● THE PROBLEM:
As the output, give exactly the lines that run from the one with "LCD1 pin SDA: GP18 -> GP9" through the end of the records below, and omit pictures.

[[ SUPPLIED RECORDS, beginning ]]

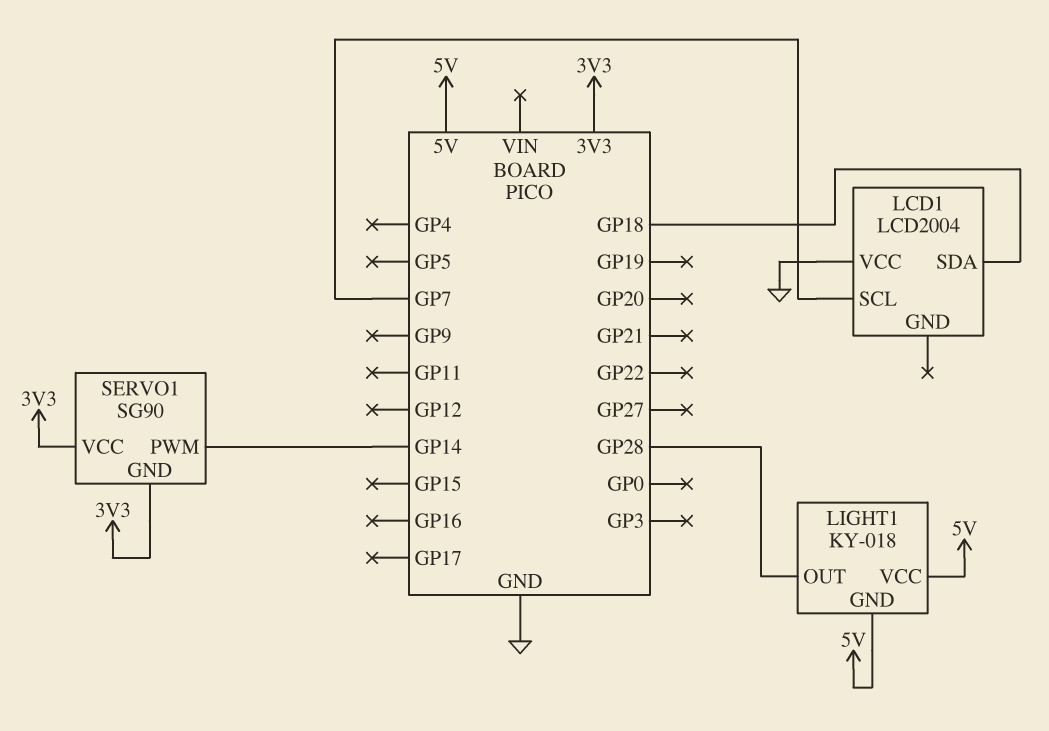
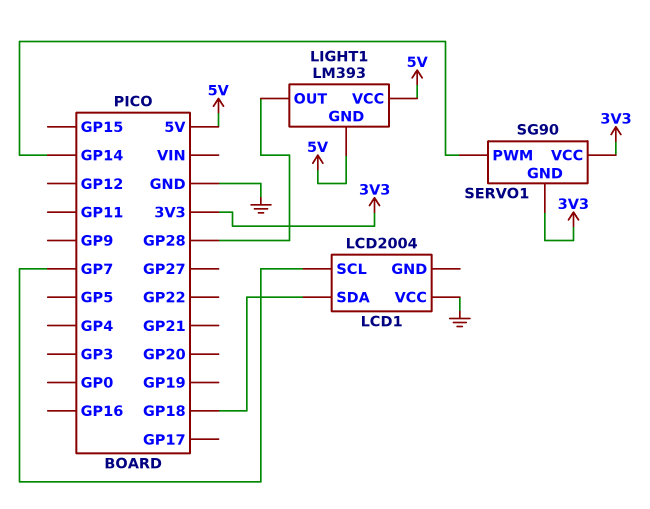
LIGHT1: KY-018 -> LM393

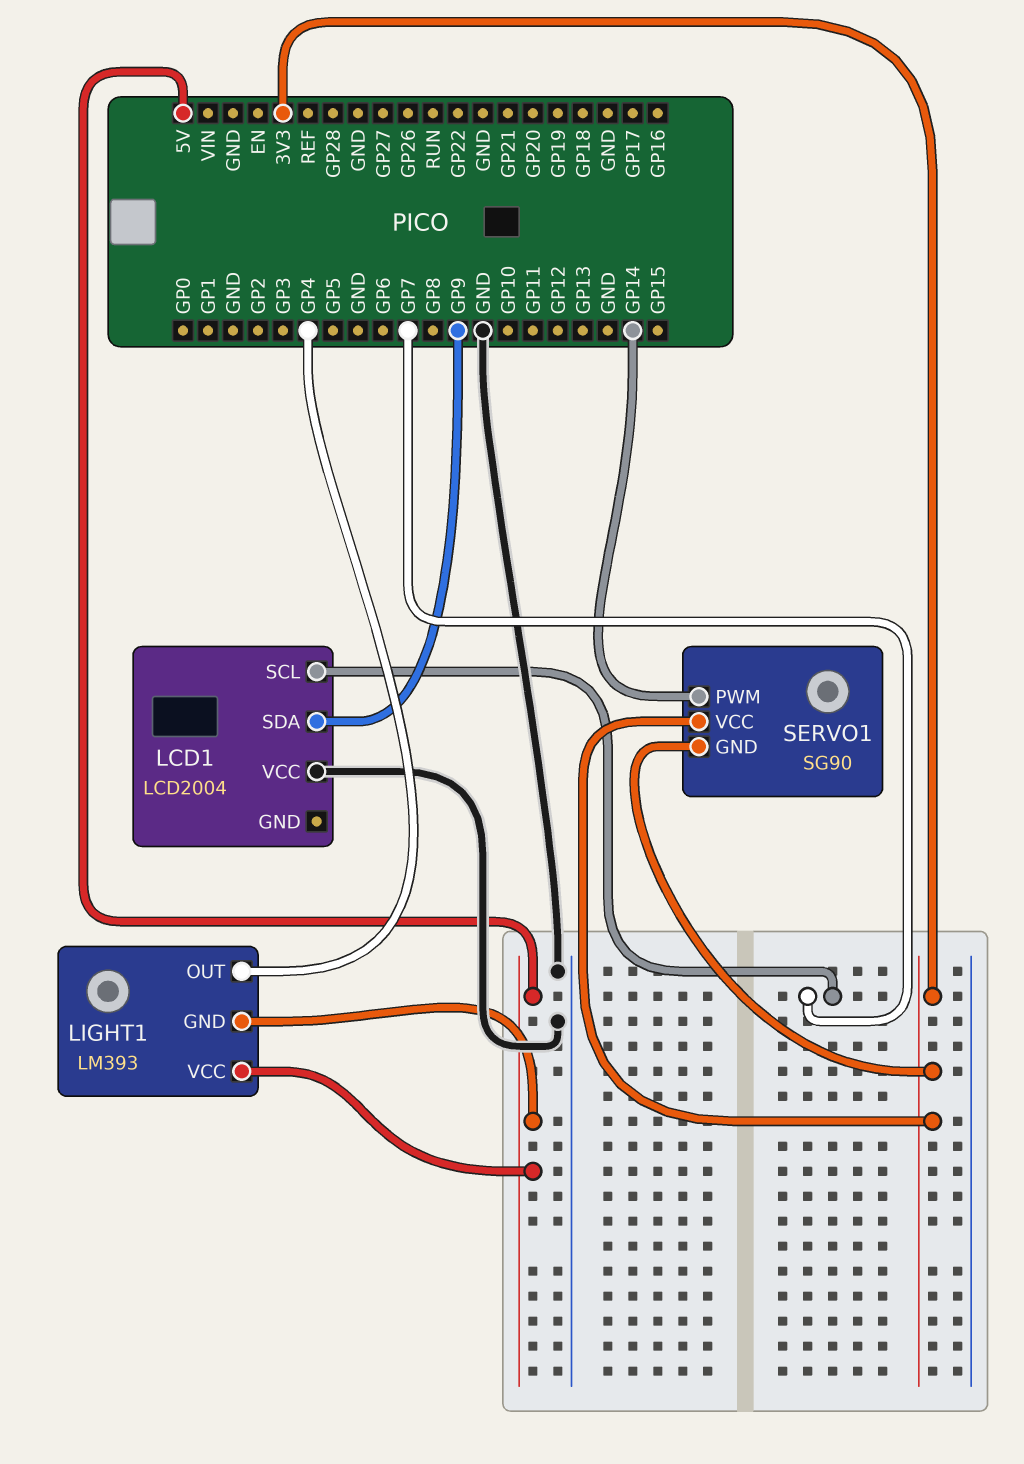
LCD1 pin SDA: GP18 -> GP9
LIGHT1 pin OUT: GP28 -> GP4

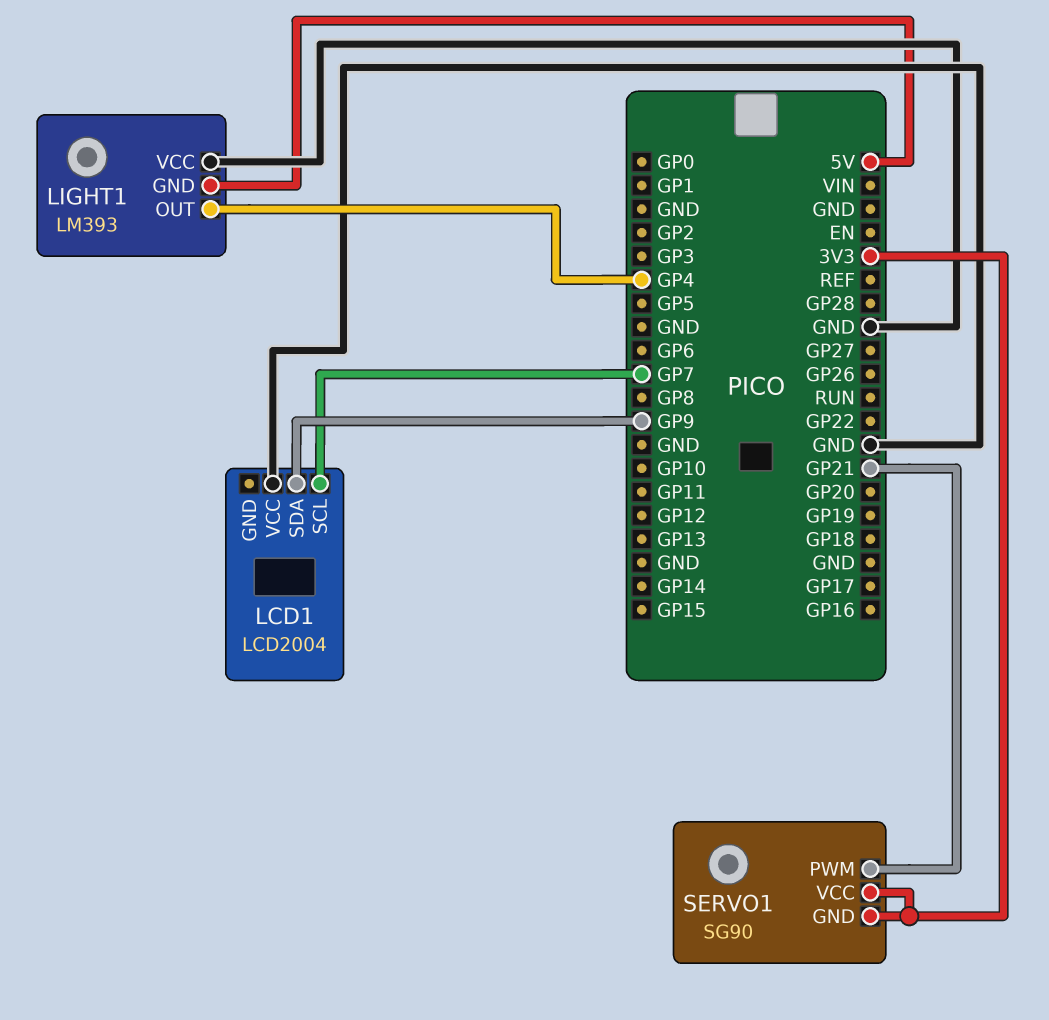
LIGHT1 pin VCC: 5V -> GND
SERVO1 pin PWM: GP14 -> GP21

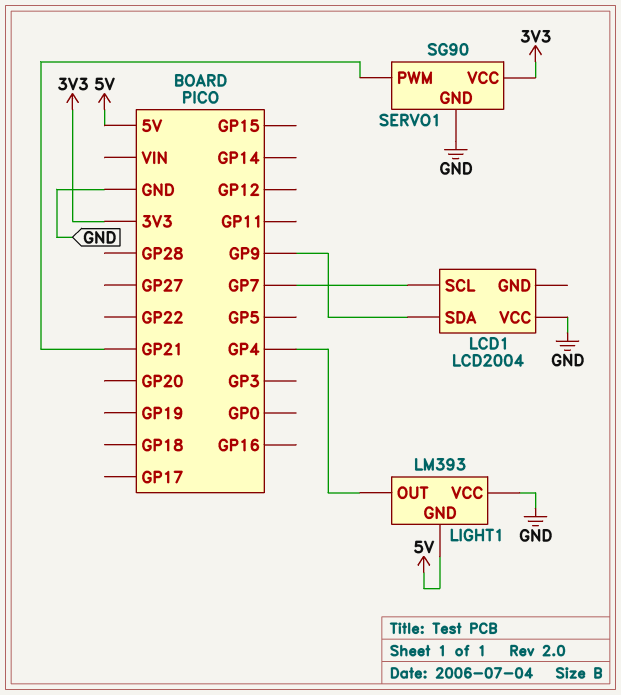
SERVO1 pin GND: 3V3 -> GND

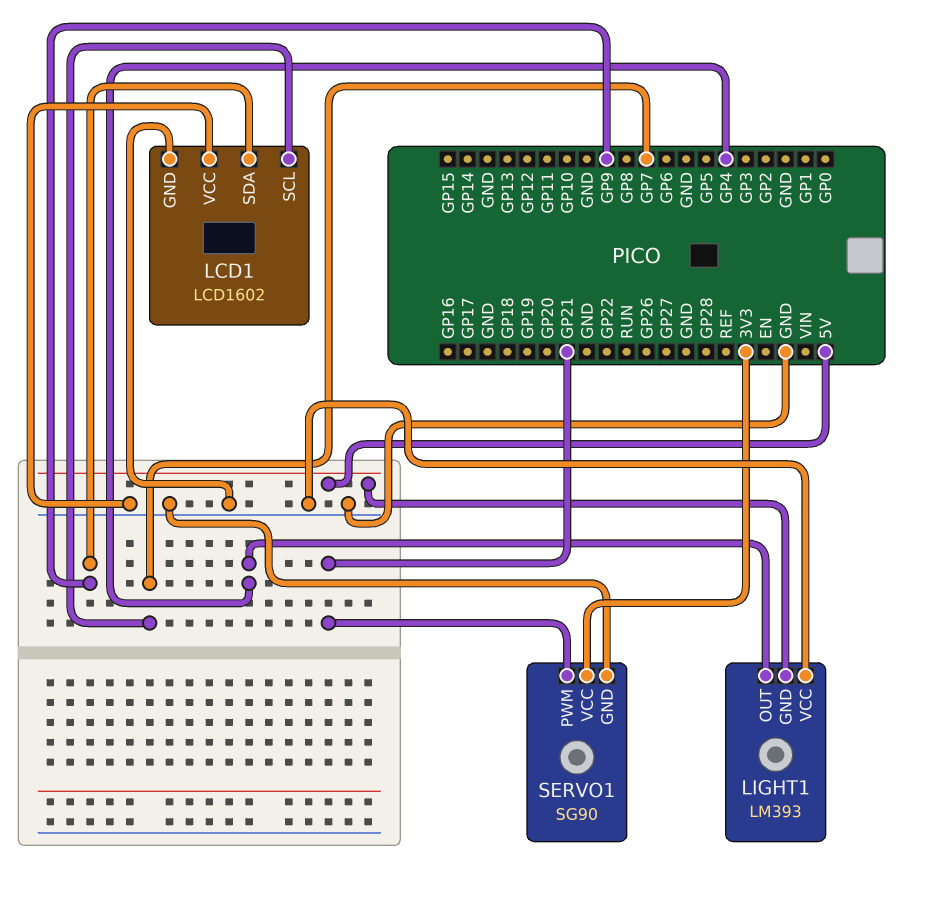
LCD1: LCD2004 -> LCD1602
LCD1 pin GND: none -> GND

[[ SUPPLIED RECORDS, end ]]

● TASK RESPONSE:
LCD1 pin SDA: GP18 -> GP9
LIGHT1 pin OUT: GP28 -> GP4

LIGHT1 pin VCC: 5V -> GND
SERVO1 pin PWM: GP14 -> GP21

SERVO1 pin GND: 3V3 -> GND

LCD1: LCD2004 -> LCD1602
LCD1 pin GND: none -> GND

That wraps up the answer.